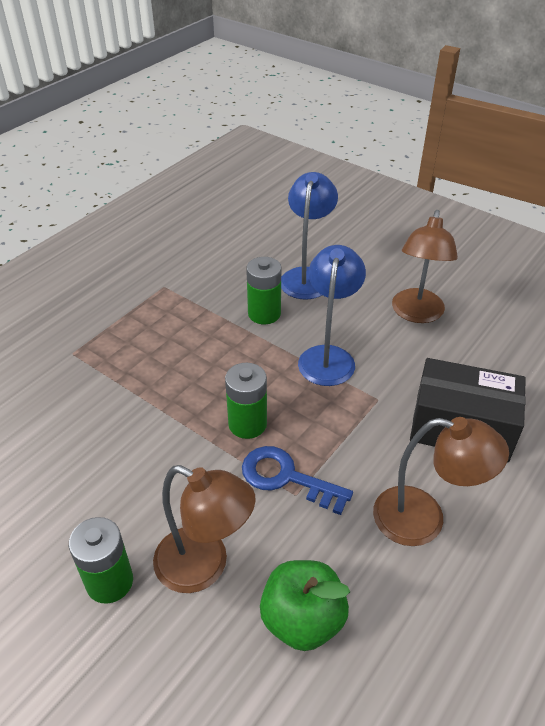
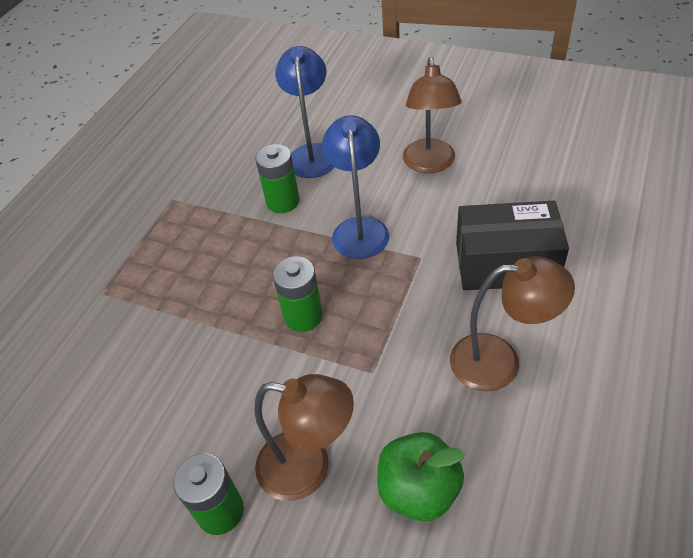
camera: 10 degrees left, 5 degrees up
(287, 478) = (359, 358): blue key -> none

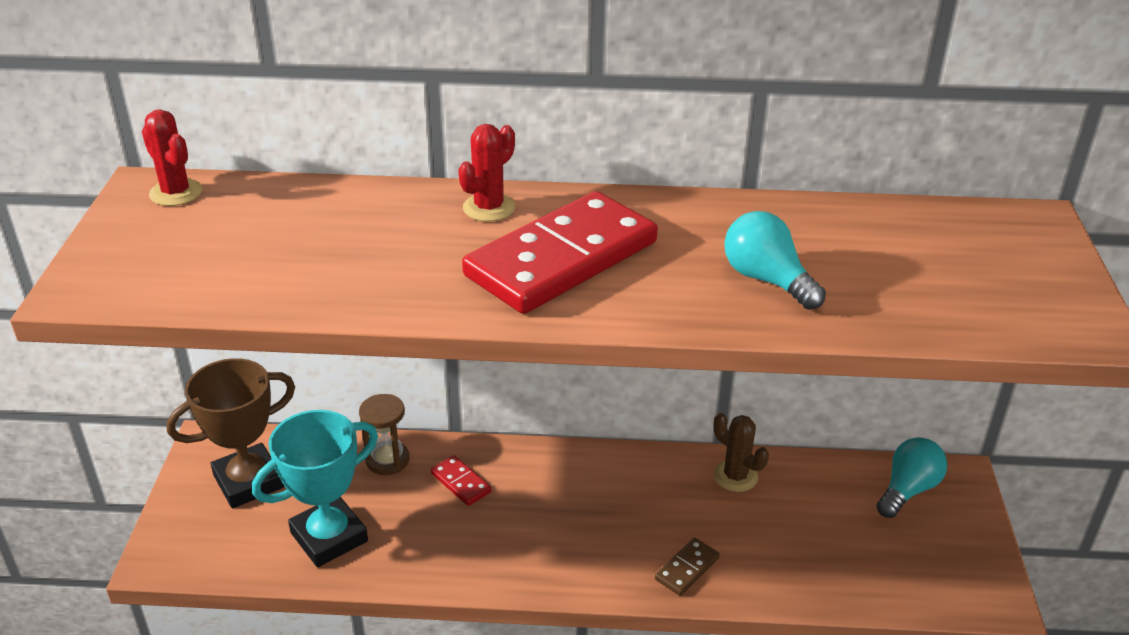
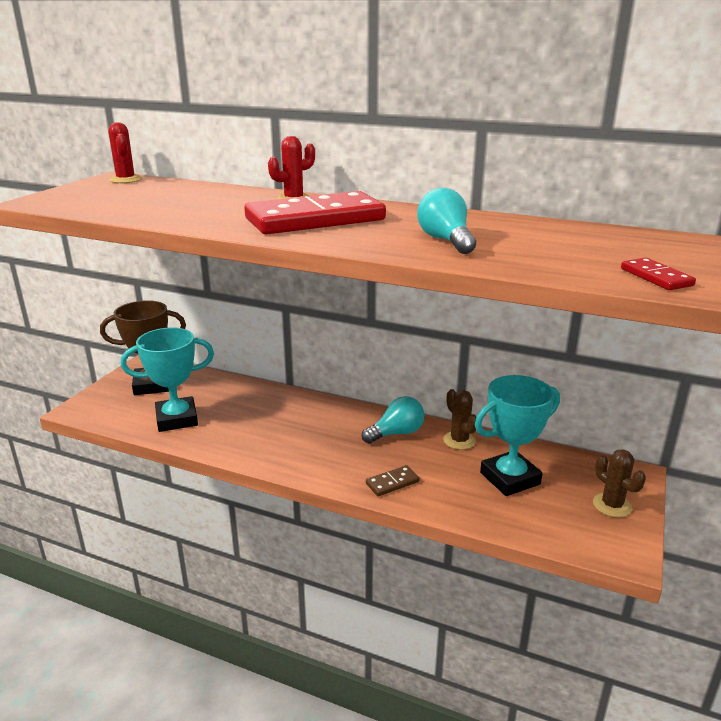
camera: 20 degrees right, 10 degrees down
(387, 460) = (238, 390): brown hourglass -> none
(461, 482) = (274, 409): red domino -> red domino (656, 277)
(823, 522) = (510, 478): none -> turquoise trophy
(907, 490) = (587, 473): turquoise light bulb -> turquoise light bulb (396, 433)
(954, 532) = (612, 505): none -> brown cactus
:::::
Your goal: Pass over the images and copy the rest of the material above exactly.

Task response:
camera: 10 degrees left, 5 degrees up
(287, 478) = (359, 358): blue key -> none

camera: 20 degrees right, 10 degrees down
(387, 460) = (238, 390): brown hourglass -> none
(461, 482) = (274, 409): red domino -> red domino (656, 277)
(823, 522) = (510, 478): none -> turquoise trophy
(907, 490) = (587, 473): turquoise light bulb -> turquoise light bulb (396, 433)
(954, 532) = (612, 505): none -> brown cactus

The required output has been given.